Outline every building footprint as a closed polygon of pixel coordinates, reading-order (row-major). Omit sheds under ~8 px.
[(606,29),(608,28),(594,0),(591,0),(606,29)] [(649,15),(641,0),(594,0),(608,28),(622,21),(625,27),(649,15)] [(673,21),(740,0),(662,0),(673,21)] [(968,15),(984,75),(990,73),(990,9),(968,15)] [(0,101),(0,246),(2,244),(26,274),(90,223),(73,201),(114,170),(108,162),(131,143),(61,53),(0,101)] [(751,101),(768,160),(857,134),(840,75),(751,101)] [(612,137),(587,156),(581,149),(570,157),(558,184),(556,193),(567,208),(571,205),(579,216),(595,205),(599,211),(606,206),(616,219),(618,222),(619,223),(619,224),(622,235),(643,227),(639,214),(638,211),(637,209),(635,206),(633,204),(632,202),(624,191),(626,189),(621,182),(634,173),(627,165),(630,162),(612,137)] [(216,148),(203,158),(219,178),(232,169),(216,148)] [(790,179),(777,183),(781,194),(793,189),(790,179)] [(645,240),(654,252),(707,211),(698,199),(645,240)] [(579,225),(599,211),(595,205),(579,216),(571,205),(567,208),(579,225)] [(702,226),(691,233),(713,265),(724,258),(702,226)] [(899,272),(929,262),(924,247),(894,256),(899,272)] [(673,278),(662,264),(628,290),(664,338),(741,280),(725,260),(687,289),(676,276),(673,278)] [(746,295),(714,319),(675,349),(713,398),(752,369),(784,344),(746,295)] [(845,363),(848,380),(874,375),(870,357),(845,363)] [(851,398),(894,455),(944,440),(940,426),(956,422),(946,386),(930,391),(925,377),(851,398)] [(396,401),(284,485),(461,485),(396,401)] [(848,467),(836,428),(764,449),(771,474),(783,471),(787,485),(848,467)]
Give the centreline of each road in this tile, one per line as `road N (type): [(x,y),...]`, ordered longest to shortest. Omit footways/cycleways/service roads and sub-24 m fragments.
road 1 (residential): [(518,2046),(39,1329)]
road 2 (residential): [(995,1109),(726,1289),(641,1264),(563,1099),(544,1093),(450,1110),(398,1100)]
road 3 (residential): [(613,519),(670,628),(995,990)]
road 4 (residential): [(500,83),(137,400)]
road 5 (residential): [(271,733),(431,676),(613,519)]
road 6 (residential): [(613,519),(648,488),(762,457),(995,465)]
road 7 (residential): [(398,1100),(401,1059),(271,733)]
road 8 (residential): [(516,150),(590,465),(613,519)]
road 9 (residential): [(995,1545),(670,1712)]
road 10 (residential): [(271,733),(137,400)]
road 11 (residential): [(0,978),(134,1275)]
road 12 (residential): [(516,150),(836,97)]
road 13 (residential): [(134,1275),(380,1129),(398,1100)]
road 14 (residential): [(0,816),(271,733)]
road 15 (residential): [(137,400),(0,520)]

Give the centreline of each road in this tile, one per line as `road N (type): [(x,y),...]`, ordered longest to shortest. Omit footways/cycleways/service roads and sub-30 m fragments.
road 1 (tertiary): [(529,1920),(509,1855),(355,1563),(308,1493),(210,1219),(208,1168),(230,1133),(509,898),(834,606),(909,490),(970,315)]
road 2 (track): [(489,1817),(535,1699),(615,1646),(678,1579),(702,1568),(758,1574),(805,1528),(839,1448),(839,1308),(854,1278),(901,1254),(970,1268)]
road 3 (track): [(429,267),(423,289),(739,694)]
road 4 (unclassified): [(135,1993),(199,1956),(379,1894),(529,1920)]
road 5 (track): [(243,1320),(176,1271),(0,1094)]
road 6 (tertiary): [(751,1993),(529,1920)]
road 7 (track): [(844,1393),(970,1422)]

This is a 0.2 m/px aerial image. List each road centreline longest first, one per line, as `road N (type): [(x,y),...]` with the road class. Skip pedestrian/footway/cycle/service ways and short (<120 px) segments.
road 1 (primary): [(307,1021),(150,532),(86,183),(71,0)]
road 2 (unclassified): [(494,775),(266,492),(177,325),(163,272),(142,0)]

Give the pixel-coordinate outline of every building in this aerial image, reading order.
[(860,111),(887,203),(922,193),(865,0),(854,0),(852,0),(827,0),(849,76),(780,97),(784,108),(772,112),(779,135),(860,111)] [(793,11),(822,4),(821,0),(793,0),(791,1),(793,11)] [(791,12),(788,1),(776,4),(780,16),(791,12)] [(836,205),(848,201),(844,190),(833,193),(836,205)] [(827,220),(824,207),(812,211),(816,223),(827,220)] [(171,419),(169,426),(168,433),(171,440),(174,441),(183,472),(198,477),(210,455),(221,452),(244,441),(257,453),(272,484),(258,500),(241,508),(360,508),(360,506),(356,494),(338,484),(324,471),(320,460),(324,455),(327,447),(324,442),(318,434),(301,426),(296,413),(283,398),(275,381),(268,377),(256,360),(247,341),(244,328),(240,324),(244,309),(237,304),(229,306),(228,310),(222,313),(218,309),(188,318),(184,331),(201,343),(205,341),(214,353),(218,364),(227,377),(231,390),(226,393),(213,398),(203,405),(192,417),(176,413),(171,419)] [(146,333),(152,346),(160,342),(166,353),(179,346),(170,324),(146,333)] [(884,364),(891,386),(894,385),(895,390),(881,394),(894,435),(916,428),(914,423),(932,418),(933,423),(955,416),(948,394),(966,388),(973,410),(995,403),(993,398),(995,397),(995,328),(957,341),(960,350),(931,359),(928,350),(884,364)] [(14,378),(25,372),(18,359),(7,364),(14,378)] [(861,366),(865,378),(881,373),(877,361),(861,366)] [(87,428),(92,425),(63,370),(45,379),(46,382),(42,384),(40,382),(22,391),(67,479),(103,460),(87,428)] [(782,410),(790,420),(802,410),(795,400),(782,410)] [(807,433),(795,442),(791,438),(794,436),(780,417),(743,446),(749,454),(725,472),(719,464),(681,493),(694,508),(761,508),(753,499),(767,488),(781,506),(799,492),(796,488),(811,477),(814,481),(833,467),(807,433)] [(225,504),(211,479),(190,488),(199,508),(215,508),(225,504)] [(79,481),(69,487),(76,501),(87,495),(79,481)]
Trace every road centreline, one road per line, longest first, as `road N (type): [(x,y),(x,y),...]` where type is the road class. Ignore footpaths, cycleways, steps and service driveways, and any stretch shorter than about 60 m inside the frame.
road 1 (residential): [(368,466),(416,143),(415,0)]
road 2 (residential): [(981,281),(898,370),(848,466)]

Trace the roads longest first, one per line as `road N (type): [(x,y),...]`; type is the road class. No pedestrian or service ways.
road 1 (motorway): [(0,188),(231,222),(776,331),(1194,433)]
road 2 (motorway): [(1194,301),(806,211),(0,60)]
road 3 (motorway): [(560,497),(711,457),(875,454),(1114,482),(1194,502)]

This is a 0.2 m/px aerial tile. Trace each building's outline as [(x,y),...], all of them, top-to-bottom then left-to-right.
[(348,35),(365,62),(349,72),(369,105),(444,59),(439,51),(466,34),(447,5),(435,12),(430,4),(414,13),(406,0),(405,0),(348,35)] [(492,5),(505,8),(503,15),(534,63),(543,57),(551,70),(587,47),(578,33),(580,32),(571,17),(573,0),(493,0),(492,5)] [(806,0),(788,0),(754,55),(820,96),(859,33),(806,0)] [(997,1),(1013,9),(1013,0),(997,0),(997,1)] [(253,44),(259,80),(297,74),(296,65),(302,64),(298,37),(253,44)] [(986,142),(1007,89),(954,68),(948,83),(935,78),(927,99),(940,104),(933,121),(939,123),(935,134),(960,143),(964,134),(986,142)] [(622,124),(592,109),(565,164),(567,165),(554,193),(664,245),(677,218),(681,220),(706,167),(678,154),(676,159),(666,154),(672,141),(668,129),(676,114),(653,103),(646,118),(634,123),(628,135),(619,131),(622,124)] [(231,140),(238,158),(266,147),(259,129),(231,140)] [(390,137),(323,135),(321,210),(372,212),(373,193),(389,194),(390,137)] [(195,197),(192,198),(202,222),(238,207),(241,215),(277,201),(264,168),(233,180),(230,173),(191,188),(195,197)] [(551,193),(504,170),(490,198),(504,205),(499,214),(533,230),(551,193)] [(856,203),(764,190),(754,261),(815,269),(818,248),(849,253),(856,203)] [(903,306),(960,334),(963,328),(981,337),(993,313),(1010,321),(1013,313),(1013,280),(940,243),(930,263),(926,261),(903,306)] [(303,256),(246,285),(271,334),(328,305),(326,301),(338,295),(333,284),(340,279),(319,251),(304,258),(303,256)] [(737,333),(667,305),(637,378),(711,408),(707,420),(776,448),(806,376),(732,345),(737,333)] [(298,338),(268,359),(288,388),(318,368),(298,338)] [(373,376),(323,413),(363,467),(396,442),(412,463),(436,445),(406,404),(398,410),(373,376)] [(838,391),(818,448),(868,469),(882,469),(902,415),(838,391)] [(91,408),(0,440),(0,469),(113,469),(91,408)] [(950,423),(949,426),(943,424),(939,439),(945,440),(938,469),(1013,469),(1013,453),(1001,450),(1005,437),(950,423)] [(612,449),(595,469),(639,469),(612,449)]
::::
Up to and including the last line of the data, copy each line exactly, starting with the line that contains "This is a 0.2 m/px aerial tile.".

This is a 0.2 m/px aerial tile. Trace each building's outline as [(x,y),...], all of them, top-to-bottom then left-to-right.
[(348,35),(365,62),(349,72),(369,105),(444,59),(439,51),(466,34),(447,5),(435,12),(430,4),(414,13),(406,0),(405,0),(348,35)] [(492,5),(505,8),(503,15),(534,63),(543,57),(551,70),(587,47),(578,33),(580,32),(571,17),(573,0),(493,0),(492,5)] [(806,0),(788,0),(754,55),(820,96),(859,33),(806,0)] [(997,1),(1013,9),(1013,0),(997,0),(997,1)] [(253,44),(259,80),(297,74),(296,65),(302,64),(298,37),(253,44)] [(986,142),(1007,89),(954,68),(948,83),(935,78),(927,99),(940,104),(933,121),(939,123),(935,134),(960,143),(964,134),(986,142)] [(622,124),(592,109),(565,164),(567,165),(554,193),(664,245),(677,218),(681,220),(706,167),(678,154),(676,159),(666,154),(672,141),(668,129),(676,114),(653,103),(646,118),(634,123),(628,135),(619,131),(622,124)] [(231,140),(238,158),(266,147),(259,129),(231,140)] [(390,137),(323,135),(321,210),(372,212),(373,193),(389,194),(390,137)] [(195,197),(192,198),(202,222),(238,207),(241,215),(277,201),(264,168),(233,180),(230,173),(191,188),(195,197)] [(551,193),(504,170),(490,198),(504,205),(499,214),(533,230),(551,193)] [(856,203),(764,190),(754,261),(815,269),(818,248),(849,253),(856,203)] [(903,306),(960,334),(963,328),(981,337),(993,313),(1010,321),(1013,313),(1013,280),(940,243),(930,263),(926,261),(903,306)] [(303,256),(246,285),(271,334),(328,305),(326,301),(338,295),(333,284),(340,279),(319,251),(304,258),(303,256)] [(737,333),(667,305),(637,378),(711,408),(707,420),(776,448),(806,376),(732,345),(737,333)] [(298,338),(268,359),(288,388),(318,368),(298,338)] [(373,376),(323,413),(363,467),(396,442),(412,463),(436,445),(406,404),(398,410),(373,376)] [(838,391),(818,448),(868,469),(882,469),(902,415),(838,391)] [(91,408),(0,440),(0,469),(113,469),(91,408)] [(950,423),(949,426),(943,424),(939,439),(945,440),(938,469),(1013,469),(1013,453),(1001,450),(1005,437),(950,423)] [(612,449),(595,469),(639,469),(612,449)]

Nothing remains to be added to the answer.